■ **Work request**: For the data below, give again exactly the lines from the one containing "(123, 334) = (460, 91): none -> blue cube" through the one containing "(938, 473) = (264, 526): red", both ends included, and no others.

■ **Dataset**:
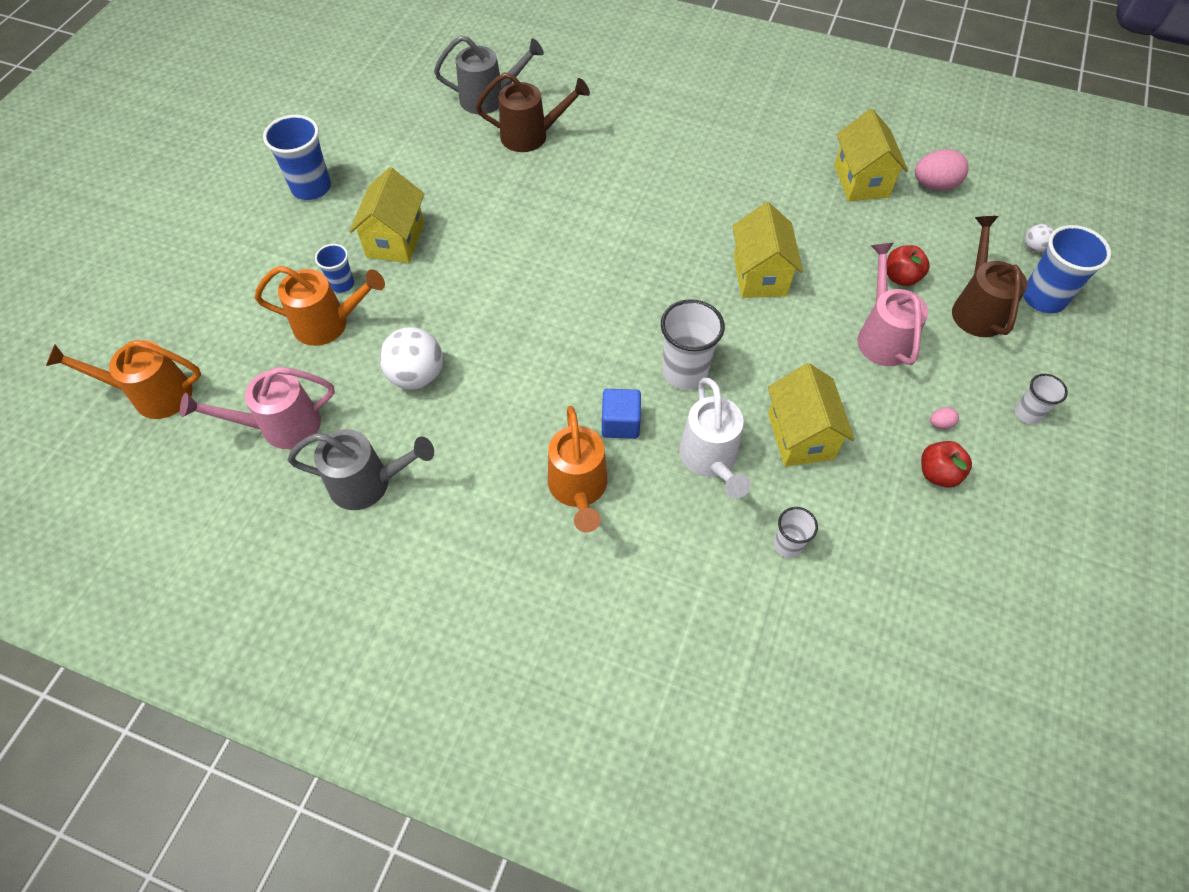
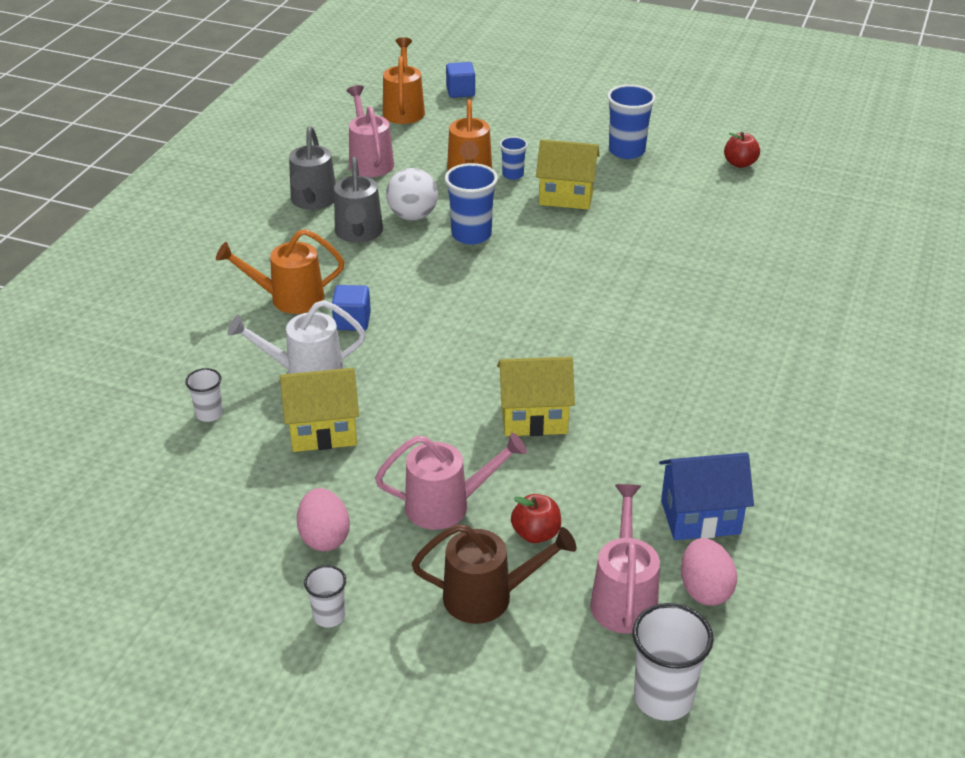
camera: 90 degrees right, 20 degrees down
(123, 334) = (460, 91): none -> blue cube
(490, 98) = (777, 238): grey watering can -> grey watering can (359, 234)
(532, 136) = (724, 266): brown watering can -> none
(684, 372) = (407, 360): white cup -> white cup (663, 698)
(861, 181) = (700, 517): yellow house -> blue house
(938, 473) = (264, 526): red apple -> red apple (740, 163)
(940, 424) = (324, 537): pink egg -> pink egg, size x2.16
(953, 229) = (623, 596): none -> pink watering can
(1033, 247) = (597, 678): white ball -> none
(1043, 298) = (505, 669): blue cup -> blue cup (471, 235)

■ **Finished exercise**:
(123, 334) = (460, 91): none -> blue cube
(490, 98) = (777, 238): grey watering can -> grey watering can (359, 234)
(532, 136) = (724, 266): brown watering can -> none
(684, 372) = (407, 360): white cup -> white cup (663, 698)
(861, 181) = (700, 517): yellow house -> blue house
(938, 473) = (264, 526): red apple -> red apple (740, 163)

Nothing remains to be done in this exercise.